§ AVAILABLE DATA
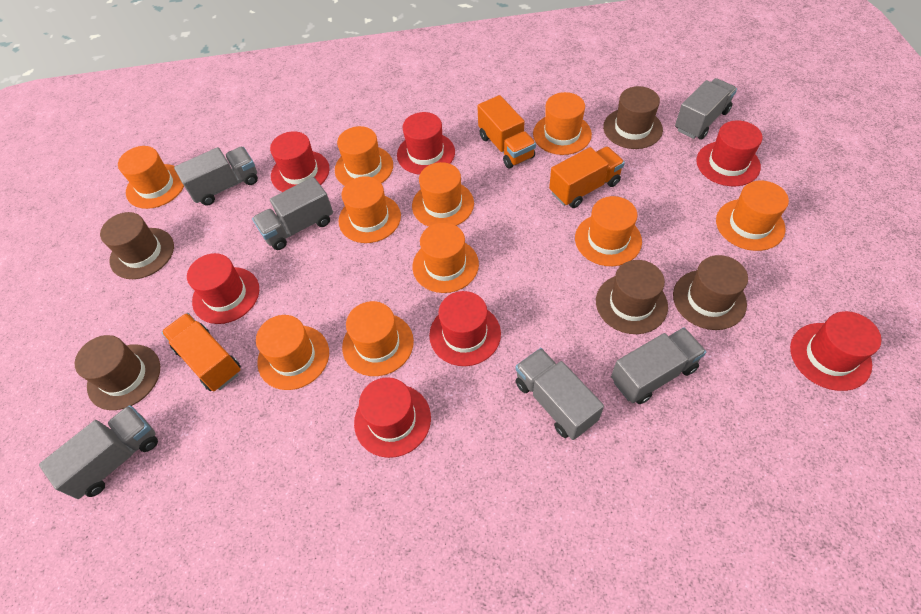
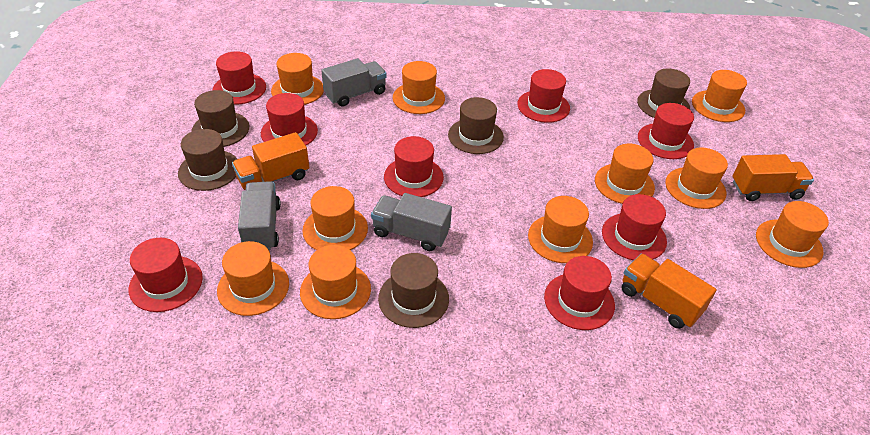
grey truck: 6 -> 3
red hat: 7 -> 8

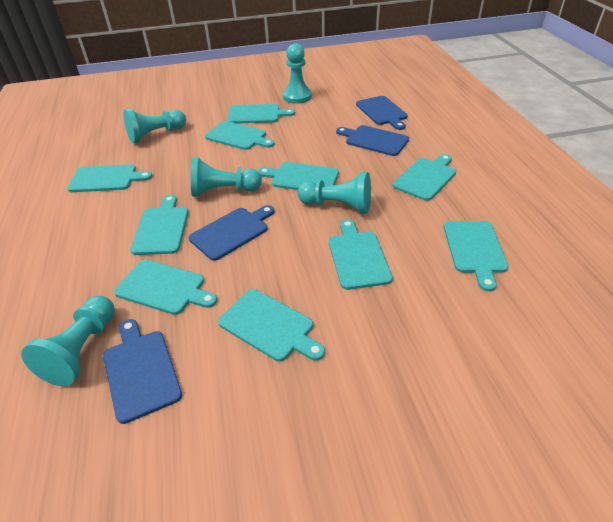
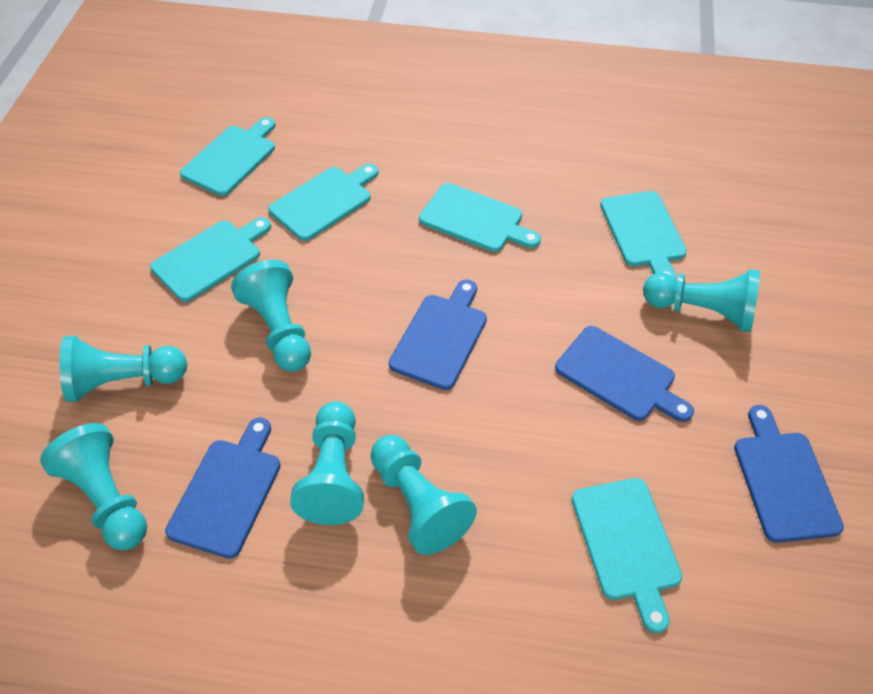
turquoise cutting board: 10 -> 6
turquoise pawn: 5 -> 6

§ TASK OBJECTIVE
Give the listing above again word for word, without its pictures.

§ EXERCISE RESULT
grey truck: 6 -> 3
red hat: 7 -> 8

turquoise cutting board: 10 -> 6
turquoise pawn: 5 -> 6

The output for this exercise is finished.